RECORD SET:
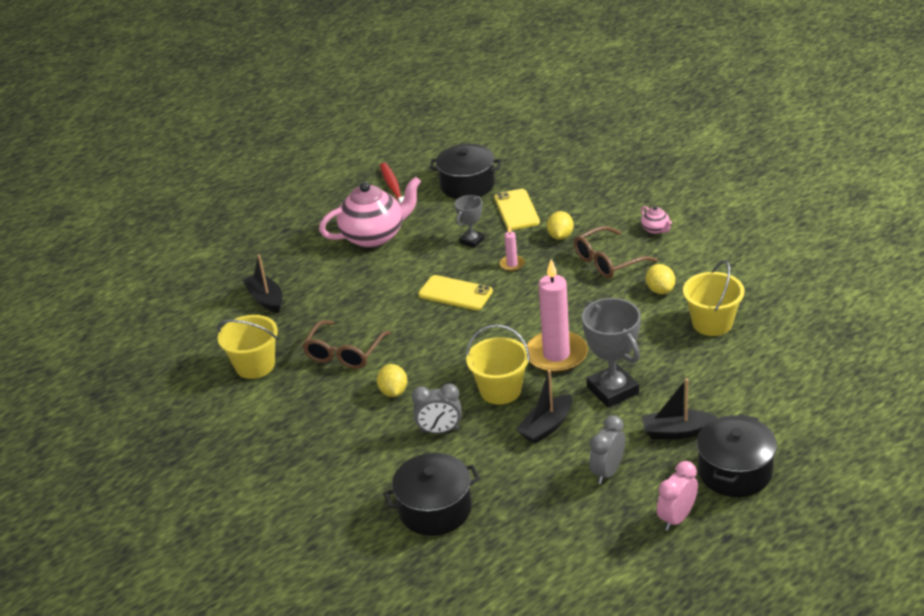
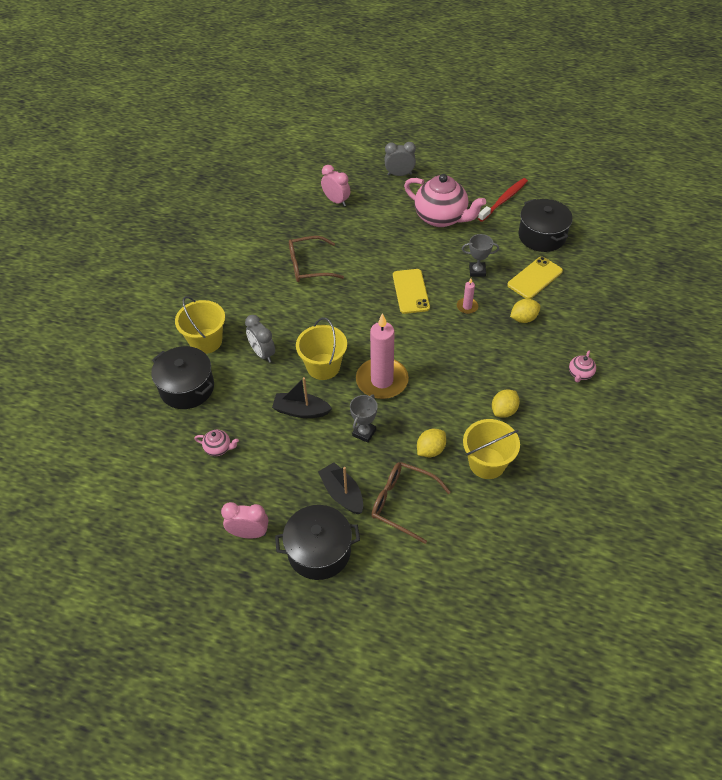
camera: 55 degrees right, 15 degrees up
(255, 365) = (269, 230): yellow bucket -> yellow bucket (206, 341)
(266, 299) = (336, 201): black boat -> pink clock
(393, 391) = (286, 310): yellow lemon -> yellow lemon (430, 450)
(545, 508) = (218, 448): none -> pink teapot
(607, 471) = (274, 468): grey clock -> grey clock (399, 174)
(608, 261) = (515, 361): brown glasses -> brown glasses (402, 503)
(612, 390) = (364, 432): grey trophy -> grey trophy, size x0.56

DIRECTIONS FOR THIS TASK:
Please copy the line holding "(607, 471) = (274, 468): grey" and all lines after it to the end of the records, exactly, and nothing else.

ANSWER:
(607, 471) = (274, 468): grey clock -> grey clock (399, 174)
(608, 261) = (515, 361): brown glasses -> brown glasses (402, 503)
(612, 390) = (364, 432): grey trophy -> grey trophy, size x0.56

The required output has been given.